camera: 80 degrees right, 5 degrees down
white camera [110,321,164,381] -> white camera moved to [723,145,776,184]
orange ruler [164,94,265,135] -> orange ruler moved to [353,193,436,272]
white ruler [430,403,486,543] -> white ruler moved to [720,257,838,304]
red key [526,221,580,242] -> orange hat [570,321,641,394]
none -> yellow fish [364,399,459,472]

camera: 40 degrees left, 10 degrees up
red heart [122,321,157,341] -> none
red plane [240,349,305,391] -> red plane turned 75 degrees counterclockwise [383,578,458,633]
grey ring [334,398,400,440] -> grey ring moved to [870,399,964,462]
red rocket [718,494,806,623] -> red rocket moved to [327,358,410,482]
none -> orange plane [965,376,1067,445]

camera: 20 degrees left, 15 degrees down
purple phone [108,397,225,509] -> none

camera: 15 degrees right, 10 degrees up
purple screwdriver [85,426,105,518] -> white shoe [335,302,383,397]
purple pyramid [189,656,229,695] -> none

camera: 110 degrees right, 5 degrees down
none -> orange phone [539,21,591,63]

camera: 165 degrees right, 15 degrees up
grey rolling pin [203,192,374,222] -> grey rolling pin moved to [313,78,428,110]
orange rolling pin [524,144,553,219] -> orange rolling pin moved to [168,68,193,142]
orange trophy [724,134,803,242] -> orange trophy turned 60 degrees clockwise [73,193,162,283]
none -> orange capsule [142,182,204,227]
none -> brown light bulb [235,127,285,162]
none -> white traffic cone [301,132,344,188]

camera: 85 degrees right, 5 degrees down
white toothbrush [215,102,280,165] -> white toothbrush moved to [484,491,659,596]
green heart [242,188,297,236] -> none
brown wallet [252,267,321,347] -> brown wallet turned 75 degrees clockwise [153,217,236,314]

→ WORK ITEM
Write the data out once more. Keep every word the same.

→ PROBLEM SOLUTION
camera: 80 degrees right, 5 degrees down
white camera [110,321,164,381] -> white camera moved to [723,145,776,184]
orange ruler [164,94,265,135] -> orange ruler moved to [353,193,436,272]
white ruler [430,403,486,543] -> white ruler moved to [720,257,838,304]
red key [526,221,580,242] -> orange hat [570,321,641,394]
none -> yellow fish [364,399,459,472]

camera: 40 degrees left, 10 degrees up
red heart [122,321,157,341] -> none
red plane [240,349,305,391] -> red plane turned 75 degrees counterclockwise [383,578,458,633]
grey ring [334,398,400,440] -> grey ring moved to [870,399,964,462]
red rocket [718,494,806,623] -> red rocket moved to [327,358,410,482]
none -> orange plane [965,376,1067,445]

camera: 20 degrees left, 15 degrees down
purple phone [108,397,225,509] -> none

camera: 15 degrees right, 10 degrees up
purple screwdriver [85,426,105,518] -> white shoe [335,302,383,397]
purple pyramid [189,656,229,695] -> none

camera: 110 degrees right, 5 degrees down
none -> orange phone [539,21,591,63]

camera: 165 degrees right, 15 degrees up
grey rolling pin [203,192,374,222] -> grey rolling pin moved to [313,78,428,110]
orange rolling pin [524,144,553,219] -> orange rolling pin moved to [168,68,193,142]
orange trophy [724,134,803,242] -> orange trophy turned 60 degrees clockwise [73,193,162,283]
none -> orange capsule [142,182,204,227]
none -> brown light bulb [235,127,285,162]
none -> white traffic cone [301,132,344,188]

camera: 85 degrees right, 5 degrees down
white toothbrush [215,102,280,165] -> white toothbrush moved to [484,491,659,596]
green heart [242,188,297,236] -> none
brown wallet [252,267,321,347] -> brown wallet turned 75 degrees clockwise [153,217,236,314]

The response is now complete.